**Goal of the exercise**
Only the lines below starting at the one that contains "U3: XOR (in" and ending at the one that contains "JP203 pin 1: n7 -> n6" are to be reproduced, exactly and with both ends kept.

Data for processing: Begin

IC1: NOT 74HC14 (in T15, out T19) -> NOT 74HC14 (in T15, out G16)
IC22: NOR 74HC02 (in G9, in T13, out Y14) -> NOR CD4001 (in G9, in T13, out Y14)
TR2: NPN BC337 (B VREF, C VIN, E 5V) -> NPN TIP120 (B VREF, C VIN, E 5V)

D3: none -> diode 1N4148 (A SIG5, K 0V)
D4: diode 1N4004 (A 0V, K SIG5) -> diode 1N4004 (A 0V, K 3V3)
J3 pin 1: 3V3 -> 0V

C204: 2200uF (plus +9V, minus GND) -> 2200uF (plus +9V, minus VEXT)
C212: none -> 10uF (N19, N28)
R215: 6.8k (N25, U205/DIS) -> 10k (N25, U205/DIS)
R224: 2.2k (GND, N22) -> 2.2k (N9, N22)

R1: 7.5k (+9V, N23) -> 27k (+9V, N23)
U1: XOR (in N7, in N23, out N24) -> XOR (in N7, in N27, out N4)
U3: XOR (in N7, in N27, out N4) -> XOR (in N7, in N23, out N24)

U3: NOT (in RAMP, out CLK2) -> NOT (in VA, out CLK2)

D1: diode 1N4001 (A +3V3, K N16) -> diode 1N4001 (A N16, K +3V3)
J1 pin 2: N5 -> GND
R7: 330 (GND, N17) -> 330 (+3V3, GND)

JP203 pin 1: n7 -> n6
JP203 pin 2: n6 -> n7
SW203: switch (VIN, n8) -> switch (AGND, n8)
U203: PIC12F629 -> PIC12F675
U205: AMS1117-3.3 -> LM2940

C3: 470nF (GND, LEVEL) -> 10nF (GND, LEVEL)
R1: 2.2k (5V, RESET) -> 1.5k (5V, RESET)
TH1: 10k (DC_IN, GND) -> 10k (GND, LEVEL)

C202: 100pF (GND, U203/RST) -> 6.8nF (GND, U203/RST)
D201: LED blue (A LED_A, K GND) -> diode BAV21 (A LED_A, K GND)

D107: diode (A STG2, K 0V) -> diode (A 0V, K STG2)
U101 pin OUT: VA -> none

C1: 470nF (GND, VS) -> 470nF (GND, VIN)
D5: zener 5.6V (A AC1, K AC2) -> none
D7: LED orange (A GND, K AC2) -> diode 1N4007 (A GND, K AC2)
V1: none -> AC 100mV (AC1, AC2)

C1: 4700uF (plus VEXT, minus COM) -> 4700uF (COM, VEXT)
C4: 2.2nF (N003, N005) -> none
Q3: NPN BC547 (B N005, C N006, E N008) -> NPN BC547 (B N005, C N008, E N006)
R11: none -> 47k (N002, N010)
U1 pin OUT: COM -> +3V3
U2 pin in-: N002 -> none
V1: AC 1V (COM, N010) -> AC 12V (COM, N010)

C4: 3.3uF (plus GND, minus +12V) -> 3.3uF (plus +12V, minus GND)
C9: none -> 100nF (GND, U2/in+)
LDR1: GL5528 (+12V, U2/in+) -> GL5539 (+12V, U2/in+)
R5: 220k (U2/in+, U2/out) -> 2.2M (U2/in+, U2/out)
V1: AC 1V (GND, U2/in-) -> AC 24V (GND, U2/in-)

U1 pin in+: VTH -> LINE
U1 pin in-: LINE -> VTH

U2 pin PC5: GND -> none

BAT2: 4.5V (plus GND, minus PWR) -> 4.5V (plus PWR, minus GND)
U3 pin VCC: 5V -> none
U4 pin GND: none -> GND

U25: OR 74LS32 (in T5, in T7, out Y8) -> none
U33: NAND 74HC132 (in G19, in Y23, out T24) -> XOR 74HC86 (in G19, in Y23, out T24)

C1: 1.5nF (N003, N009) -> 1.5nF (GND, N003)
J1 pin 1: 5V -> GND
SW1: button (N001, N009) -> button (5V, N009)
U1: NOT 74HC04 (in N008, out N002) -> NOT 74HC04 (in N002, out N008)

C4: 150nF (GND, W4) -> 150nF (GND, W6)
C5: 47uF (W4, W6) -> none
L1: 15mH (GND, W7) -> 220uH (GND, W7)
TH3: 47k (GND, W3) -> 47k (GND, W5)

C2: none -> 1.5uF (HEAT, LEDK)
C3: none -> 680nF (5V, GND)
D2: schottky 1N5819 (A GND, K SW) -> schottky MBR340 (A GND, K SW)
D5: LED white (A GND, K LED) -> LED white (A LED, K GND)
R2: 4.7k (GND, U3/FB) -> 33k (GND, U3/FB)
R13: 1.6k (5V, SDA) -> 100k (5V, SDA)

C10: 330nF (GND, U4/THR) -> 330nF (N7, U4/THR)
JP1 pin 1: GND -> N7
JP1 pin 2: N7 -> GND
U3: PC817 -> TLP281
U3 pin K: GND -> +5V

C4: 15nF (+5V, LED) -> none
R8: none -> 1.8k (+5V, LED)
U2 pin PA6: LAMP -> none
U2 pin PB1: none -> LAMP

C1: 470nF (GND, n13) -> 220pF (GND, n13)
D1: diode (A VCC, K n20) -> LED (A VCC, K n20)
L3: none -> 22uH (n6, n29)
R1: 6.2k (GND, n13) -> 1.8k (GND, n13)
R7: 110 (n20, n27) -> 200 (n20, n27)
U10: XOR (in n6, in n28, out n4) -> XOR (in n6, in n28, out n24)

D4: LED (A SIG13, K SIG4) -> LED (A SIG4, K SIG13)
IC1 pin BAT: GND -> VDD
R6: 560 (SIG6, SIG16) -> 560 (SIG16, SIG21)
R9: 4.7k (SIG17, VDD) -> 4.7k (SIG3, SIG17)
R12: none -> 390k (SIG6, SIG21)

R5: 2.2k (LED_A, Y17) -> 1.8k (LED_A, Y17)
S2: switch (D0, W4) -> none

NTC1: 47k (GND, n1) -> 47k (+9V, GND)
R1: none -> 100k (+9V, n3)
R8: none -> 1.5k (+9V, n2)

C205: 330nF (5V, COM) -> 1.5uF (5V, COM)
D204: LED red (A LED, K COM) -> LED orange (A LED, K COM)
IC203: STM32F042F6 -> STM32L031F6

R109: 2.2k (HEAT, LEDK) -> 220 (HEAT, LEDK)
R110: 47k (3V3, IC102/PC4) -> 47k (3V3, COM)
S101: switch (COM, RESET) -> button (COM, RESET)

Data for processing: End

**The answer**
U3: XOR (in N7, in N27, out N4) -> XOR (in N7, in N23, out N24)

U3: NOT (in RAMP, out CLK2) -> NOT (in VA, out CLK2)

D1: diode 1N4001 (A +3V3, K N16) -> diode 1N4001 (A N16, K +3V3)
J1 pin 2: N5 -> GND
R7: 330 (GND, N17) -> 330 (+3V3, GND)

JP203 pin 1: n7 -> n6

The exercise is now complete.